=== Section Start ===

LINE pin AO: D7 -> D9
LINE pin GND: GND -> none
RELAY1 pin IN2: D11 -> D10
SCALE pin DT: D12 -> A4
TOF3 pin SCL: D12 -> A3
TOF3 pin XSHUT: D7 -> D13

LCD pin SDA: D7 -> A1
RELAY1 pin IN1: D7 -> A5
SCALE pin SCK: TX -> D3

=== Section End ===
=== Section Start ===

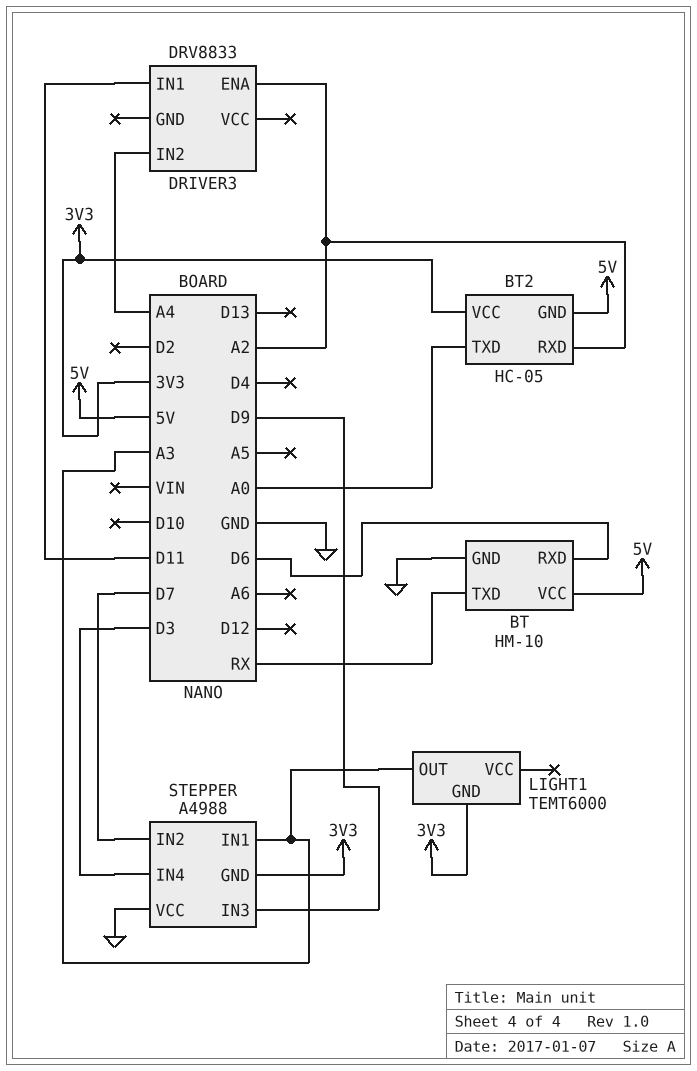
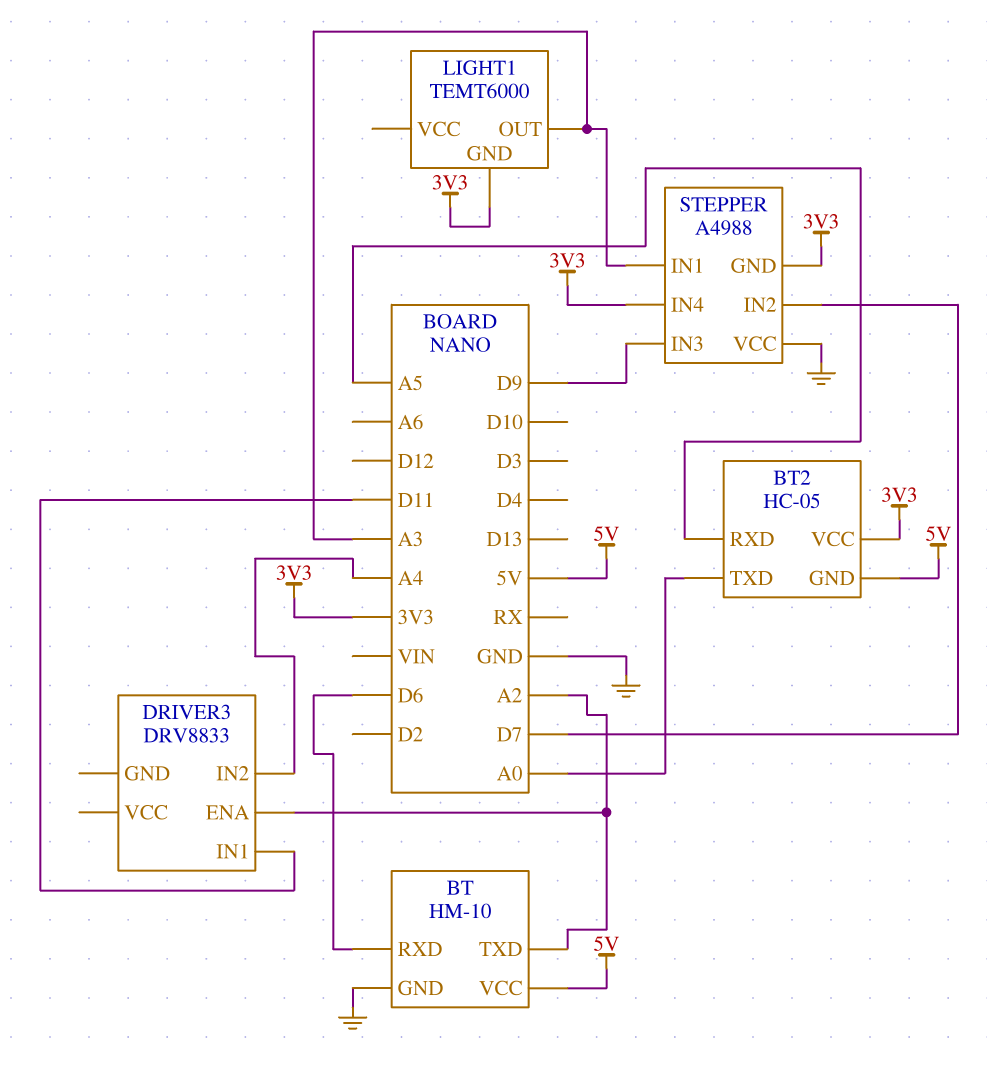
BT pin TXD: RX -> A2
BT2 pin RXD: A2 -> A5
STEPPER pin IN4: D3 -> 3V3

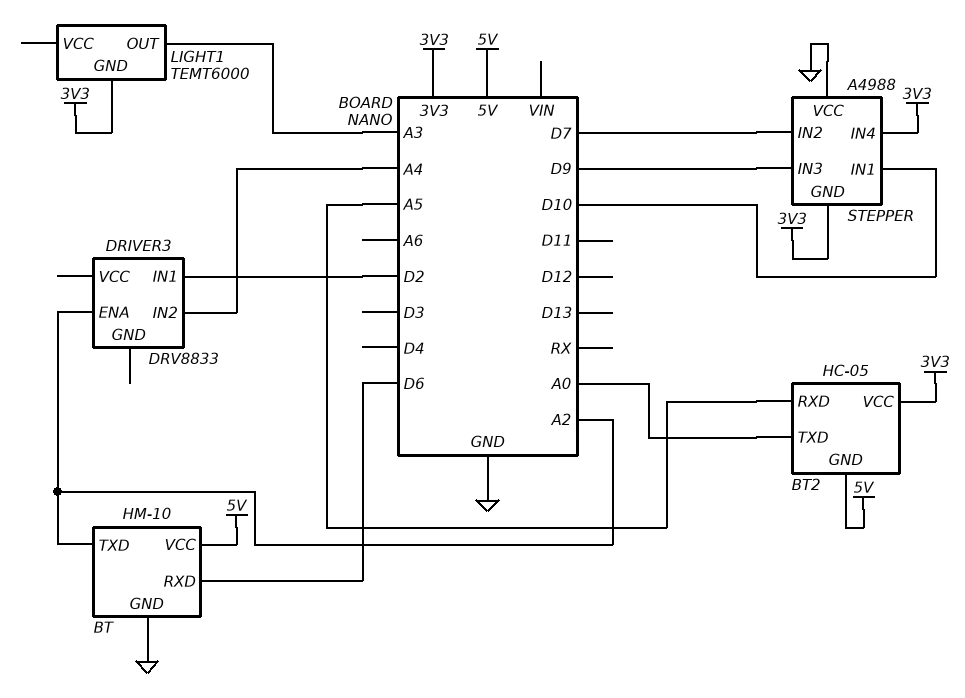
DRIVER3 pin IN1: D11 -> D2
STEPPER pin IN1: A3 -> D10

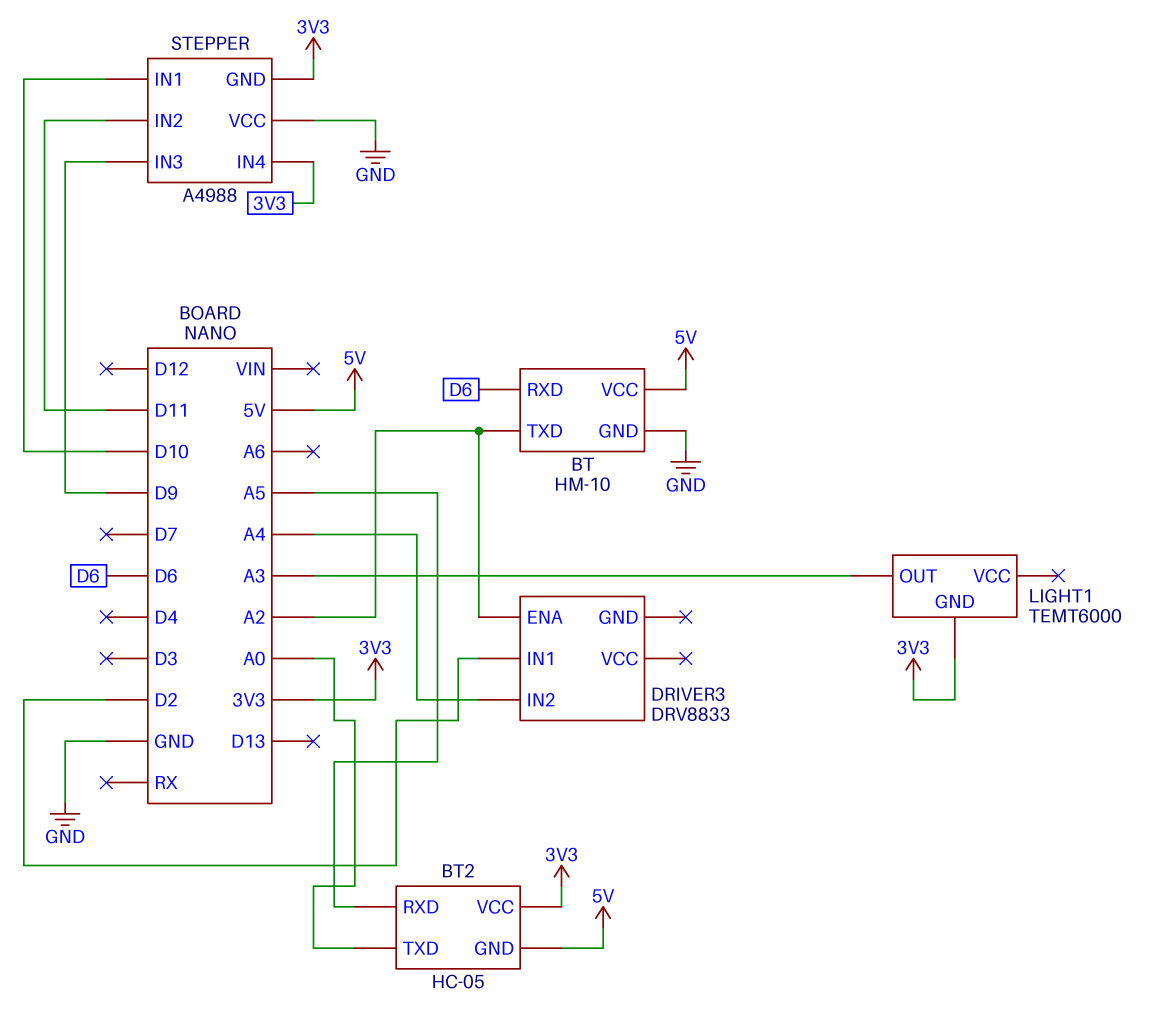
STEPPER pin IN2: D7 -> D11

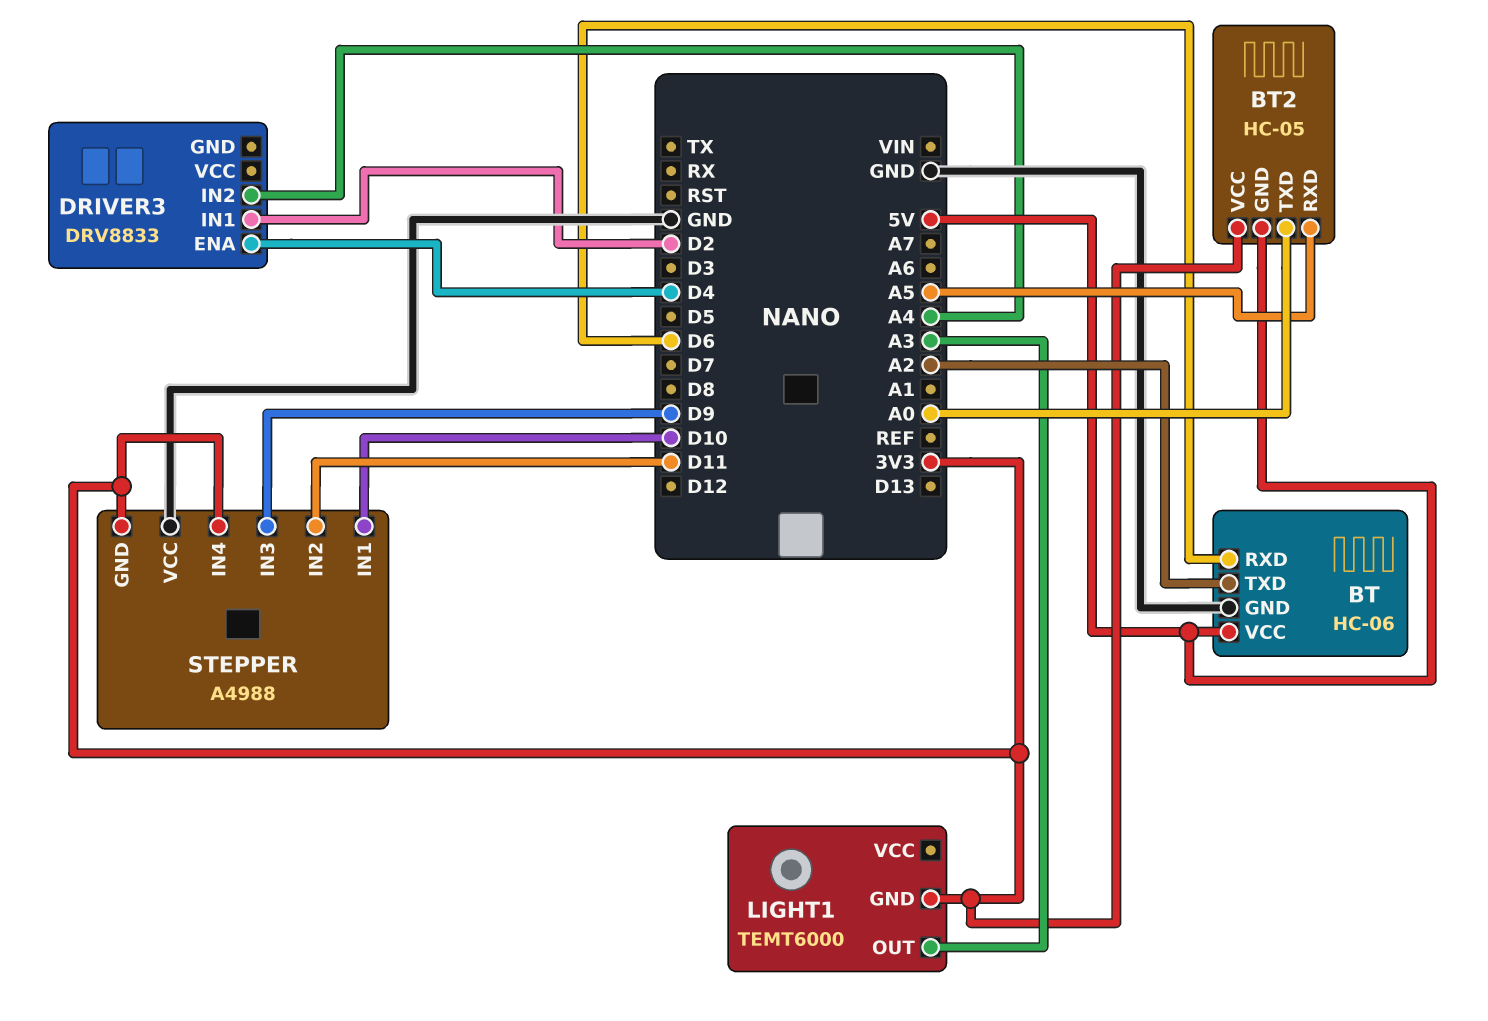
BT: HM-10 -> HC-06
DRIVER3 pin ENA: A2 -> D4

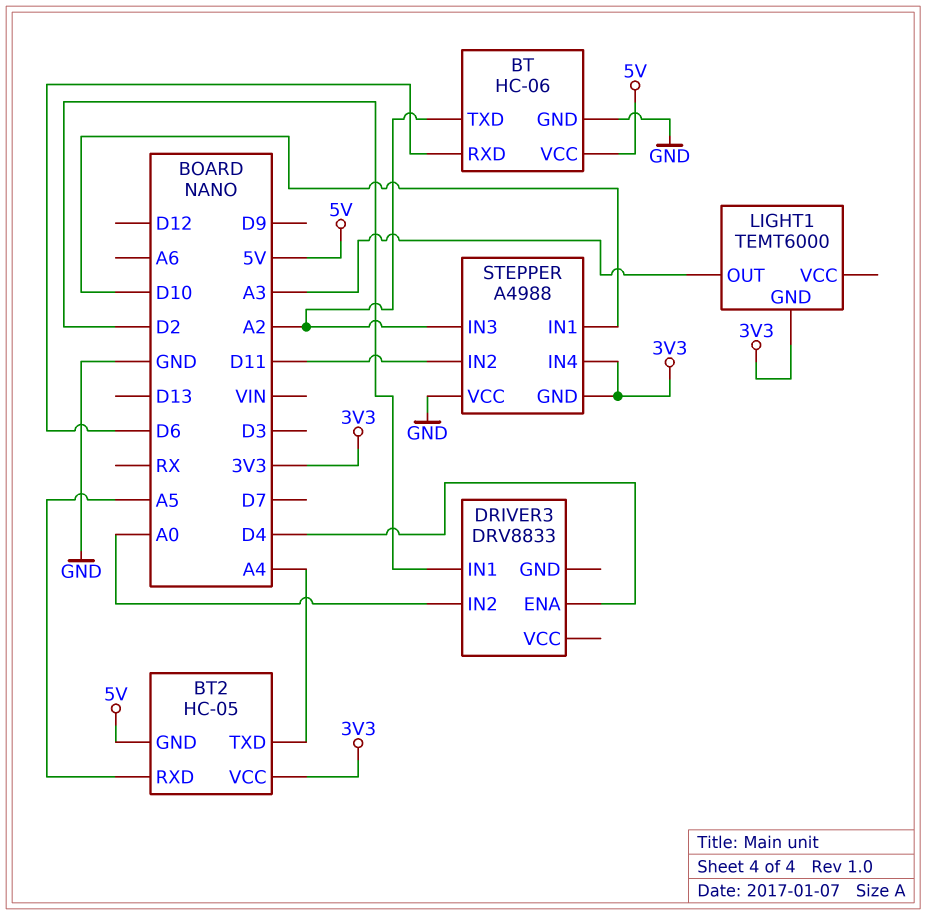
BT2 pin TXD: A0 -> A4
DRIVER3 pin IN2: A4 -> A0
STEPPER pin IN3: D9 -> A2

=== Section End ===

Leave out every picture, and copy exactly the lines above starting at the one holding "STEPPER pin IN1: A3 -> D10" and ending at the one holding "STEPPER pin IN3: D9 -> A2", no more and no less.

> **Answer to this task**:
STEPPER pin IN1: A3 -> D10

STEPPER pin IN2: D7 -> D11

BT: HM-10 -> HC-06
DRIVER3 pin ENA: A2 -> D4

BT2 pin TXD: A0 -> A4
DRIVER3 pin IN2: A4 -> A0
STEPPER pin IN3: D9 -> A2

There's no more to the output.